Task requirements:
Within the records that follow, find every line containing the string "size". Copy those lines.

Data extracted from a collection:
Content starts

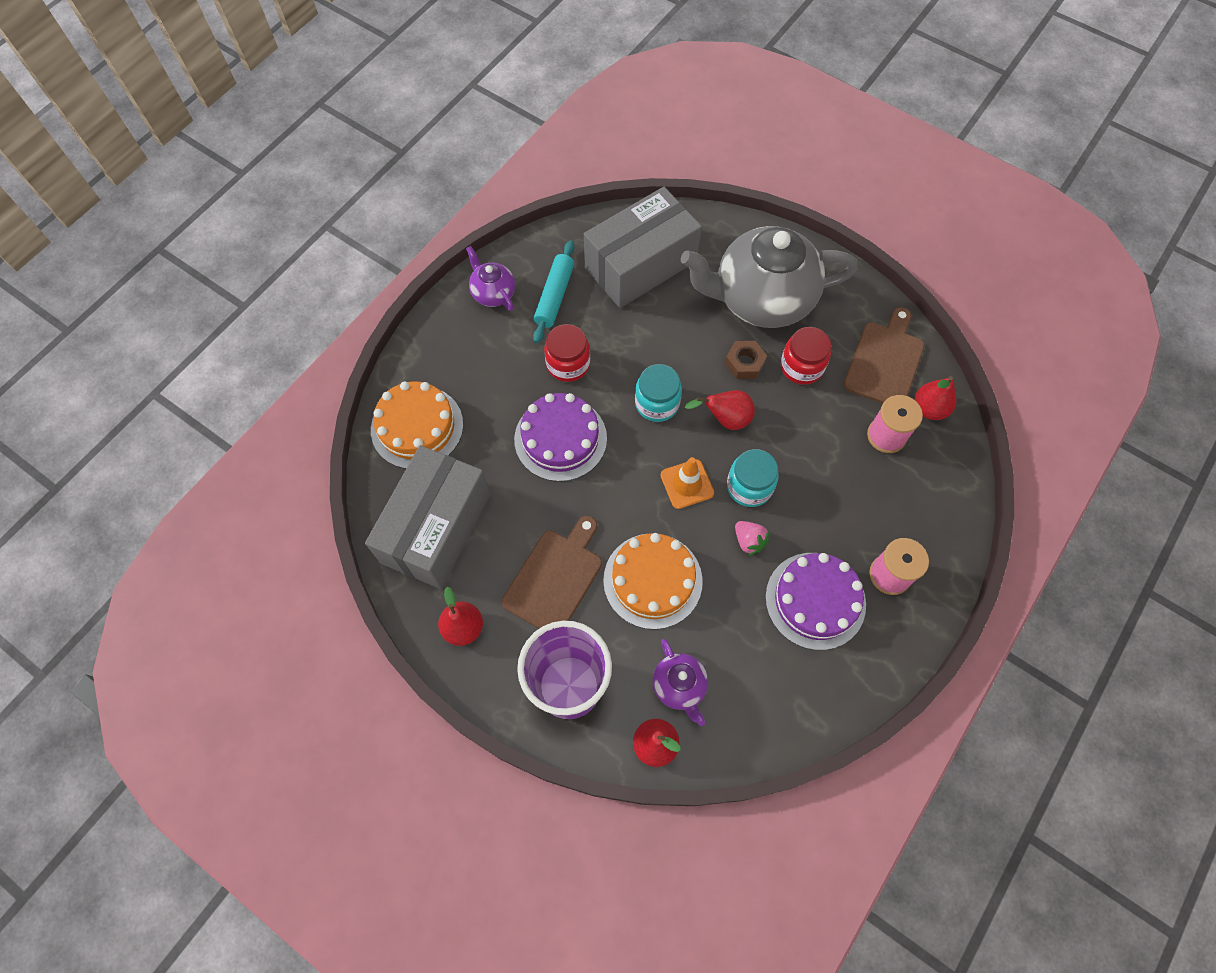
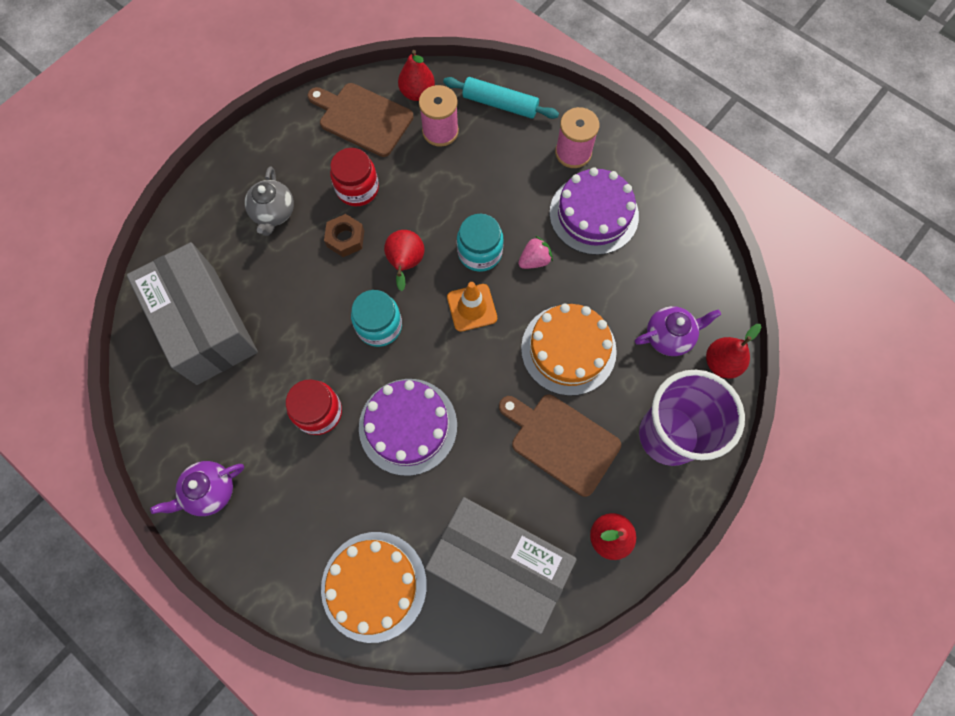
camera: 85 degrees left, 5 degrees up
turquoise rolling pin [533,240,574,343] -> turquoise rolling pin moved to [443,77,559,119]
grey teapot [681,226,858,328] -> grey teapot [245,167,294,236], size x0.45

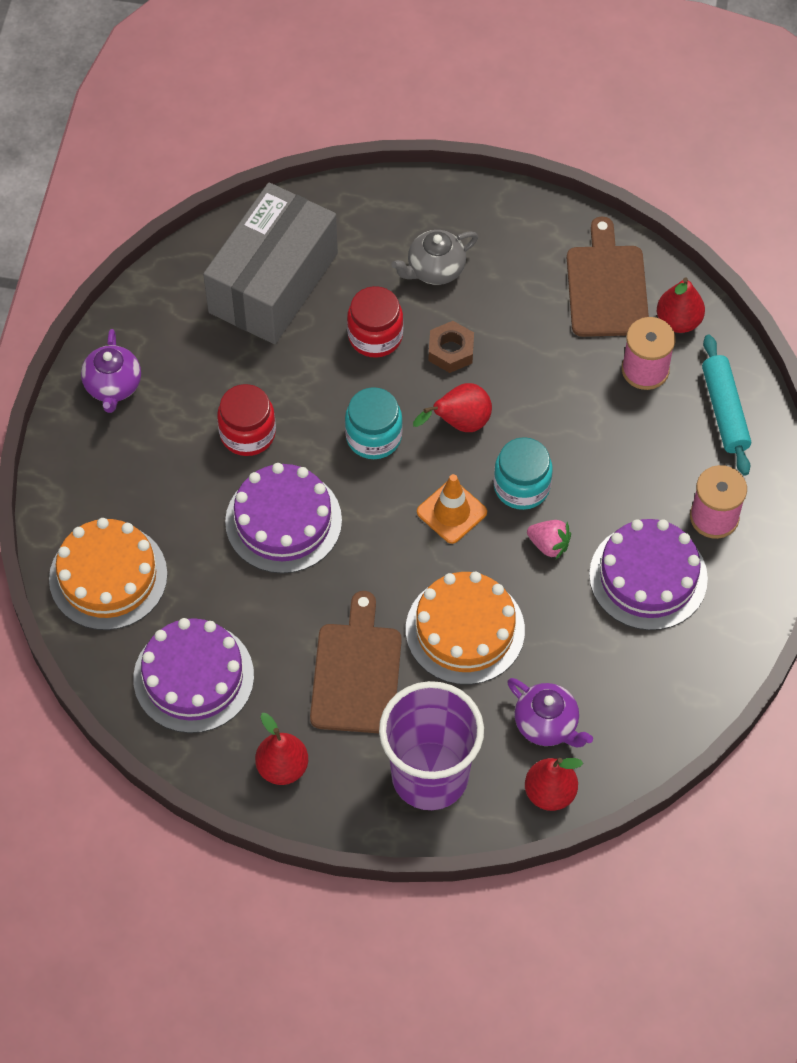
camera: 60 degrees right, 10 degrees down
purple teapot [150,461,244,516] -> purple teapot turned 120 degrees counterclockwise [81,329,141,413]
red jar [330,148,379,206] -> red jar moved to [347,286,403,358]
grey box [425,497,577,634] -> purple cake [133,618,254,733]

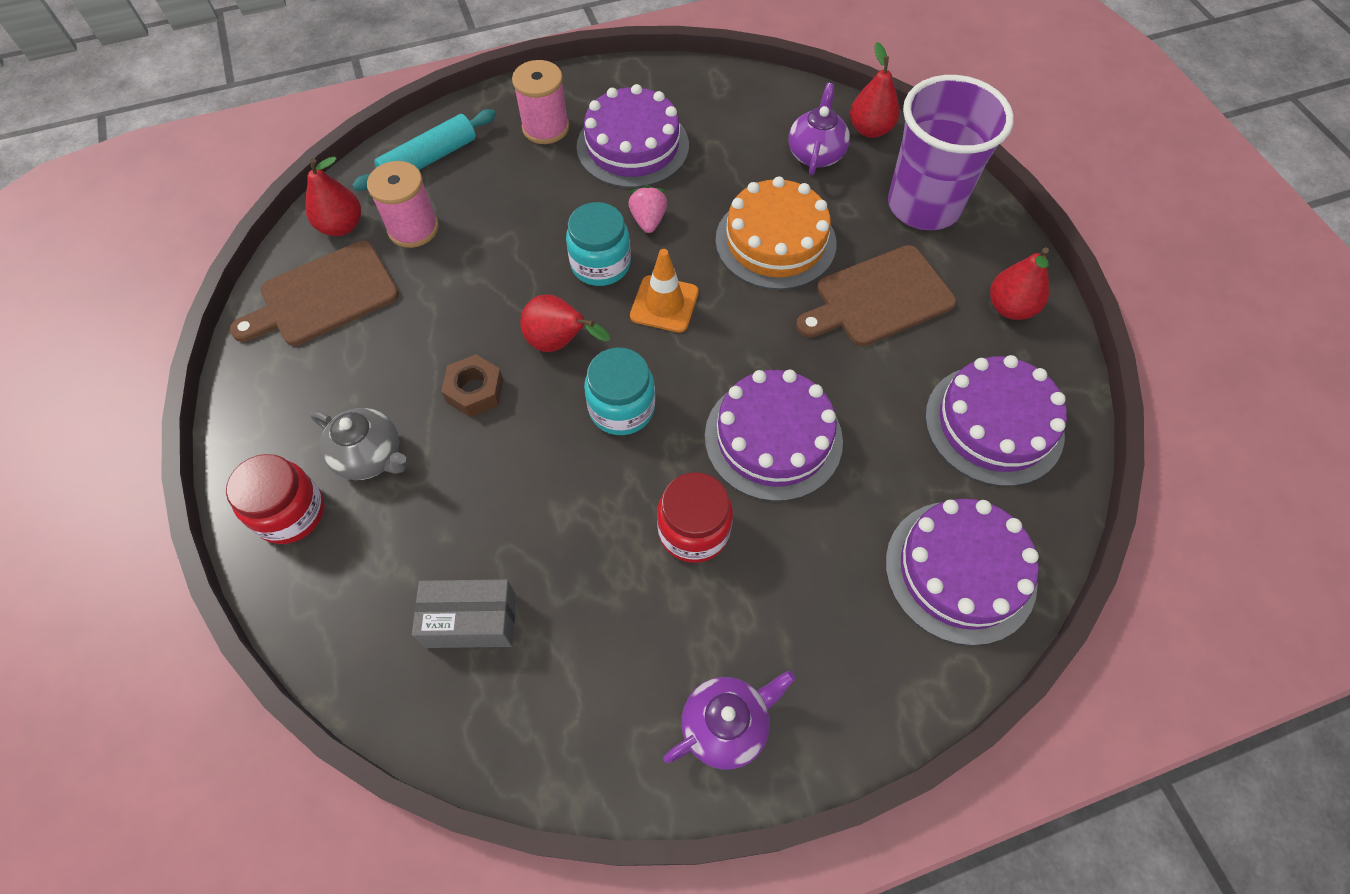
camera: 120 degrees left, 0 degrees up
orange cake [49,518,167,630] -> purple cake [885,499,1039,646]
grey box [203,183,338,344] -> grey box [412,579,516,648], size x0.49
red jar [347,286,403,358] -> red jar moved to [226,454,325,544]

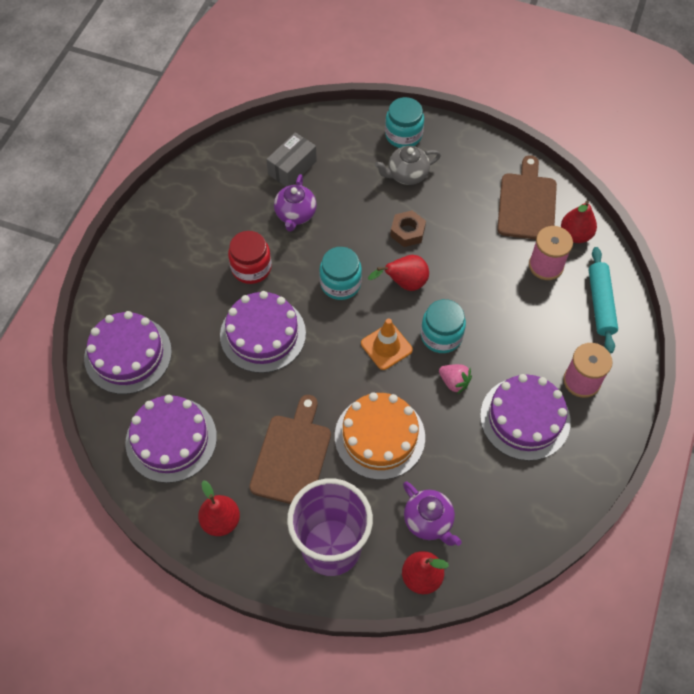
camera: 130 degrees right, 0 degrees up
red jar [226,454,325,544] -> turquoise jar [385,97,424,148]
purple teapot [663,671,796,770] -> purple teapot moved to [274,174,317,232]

Content ends

Exercise result:
grey teapot [681,226,858,328] -> grey teapot [245,167,294,236], size x0.45
grey box [203,183,338,344] -> grey box [412,579,516,648], size x0.49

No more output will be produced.